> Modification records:
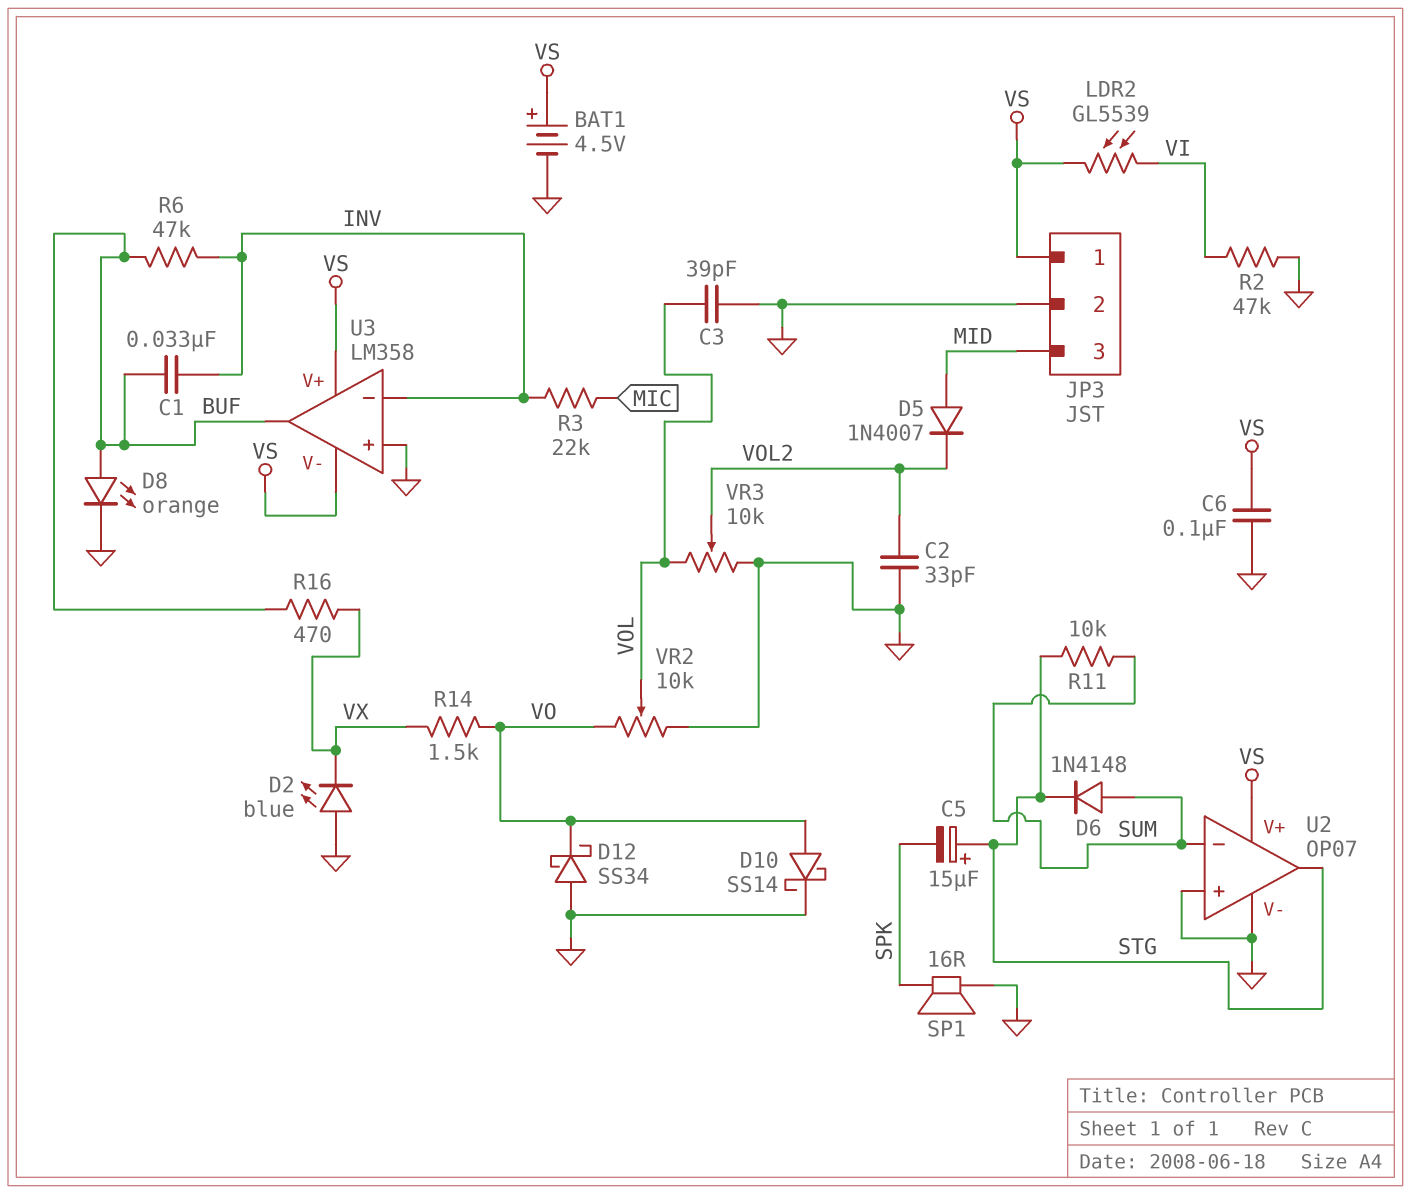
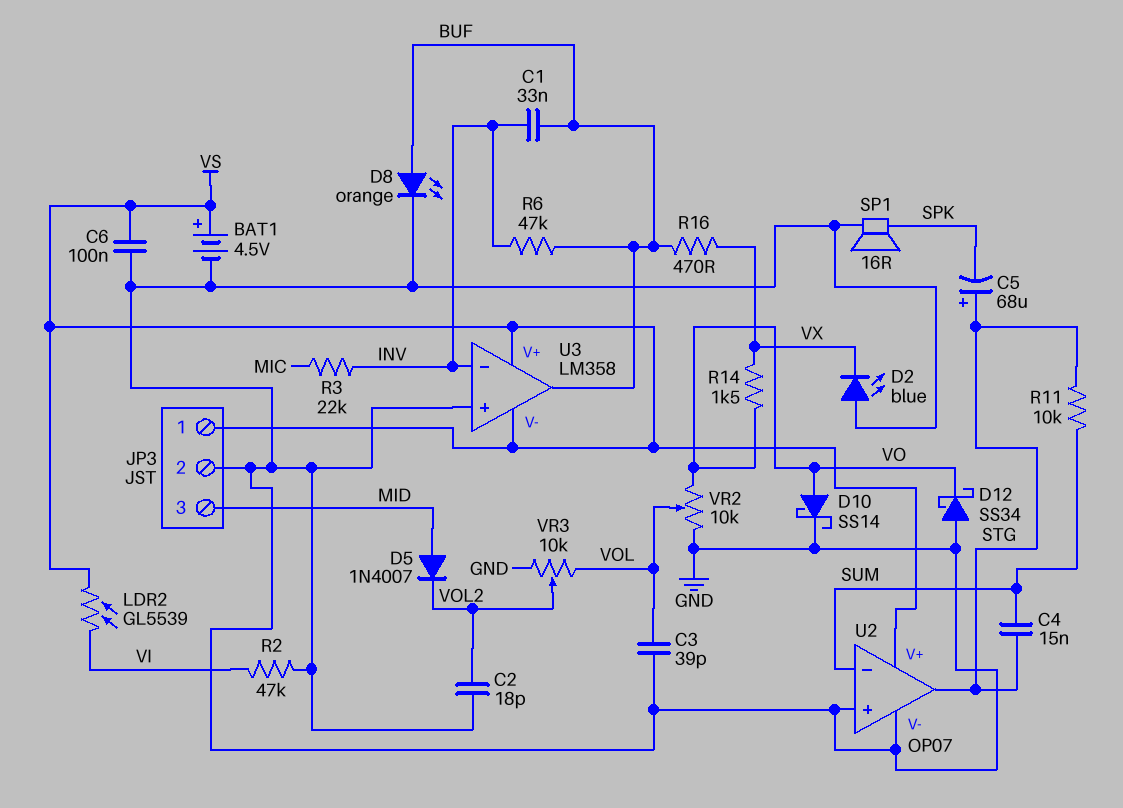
C2: 33pF (GND, VOL2) -> 18pF (GND, VOL2)
C4: none -> 15nF (STG, SUM)
C5: 15uF (plus STG, minus SPK) -> 68uF (plus STG, minus SPK)
D6: diode 1N4148 (A SUM, K STG) -> none

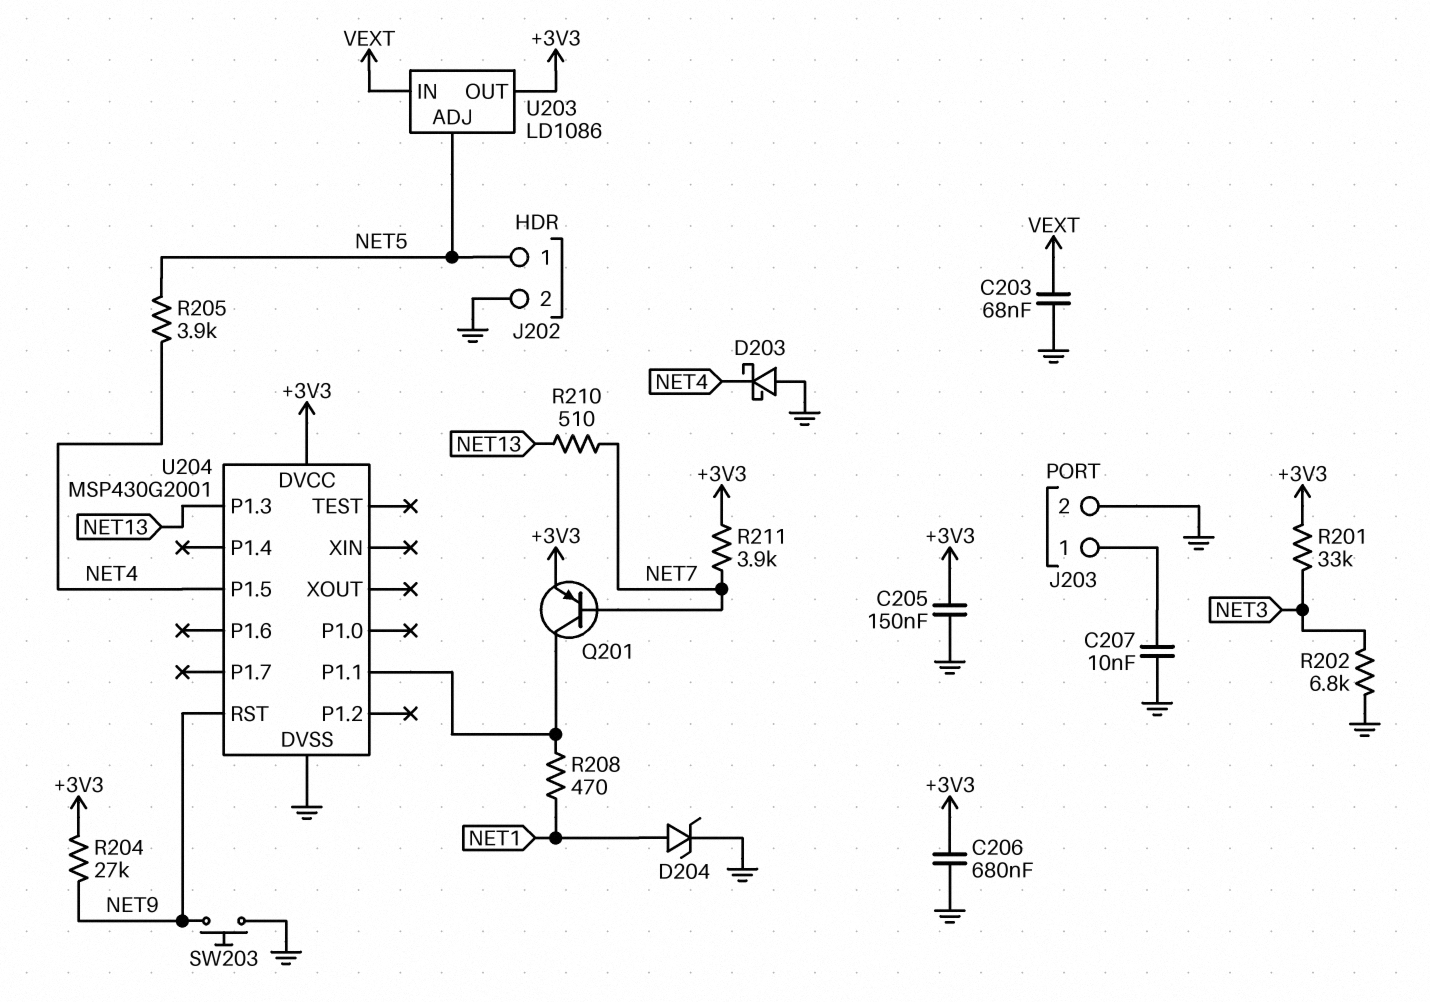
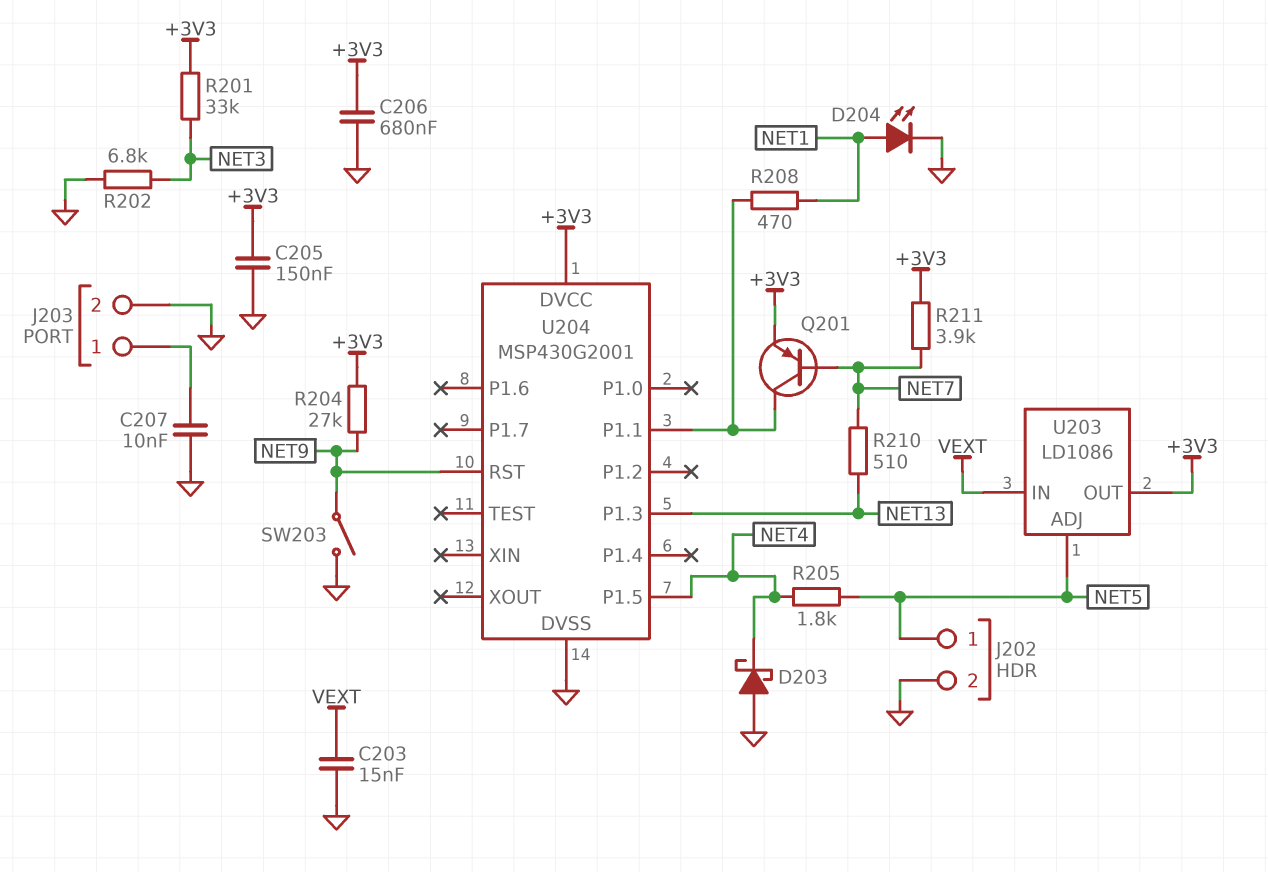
C203: 68nF (GND, VEXT) -> 15nF (GND, VEXT)
D204: zener (A NET1, K GND) -> LED (A NET1, K GND)
R205: 3.9k (NET4, NET5) -> 1.8k (NET4, NET5)
SW203: button (GND, NET9) -> switch (GND, NET9)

> EXERCISE GOAL: Copy each line containing the word "none" from the data.

> ANSWER:
C4: none -> 15nF (STG, SUM)
D6: diode 1N4148 (A SUM, K STG) -> none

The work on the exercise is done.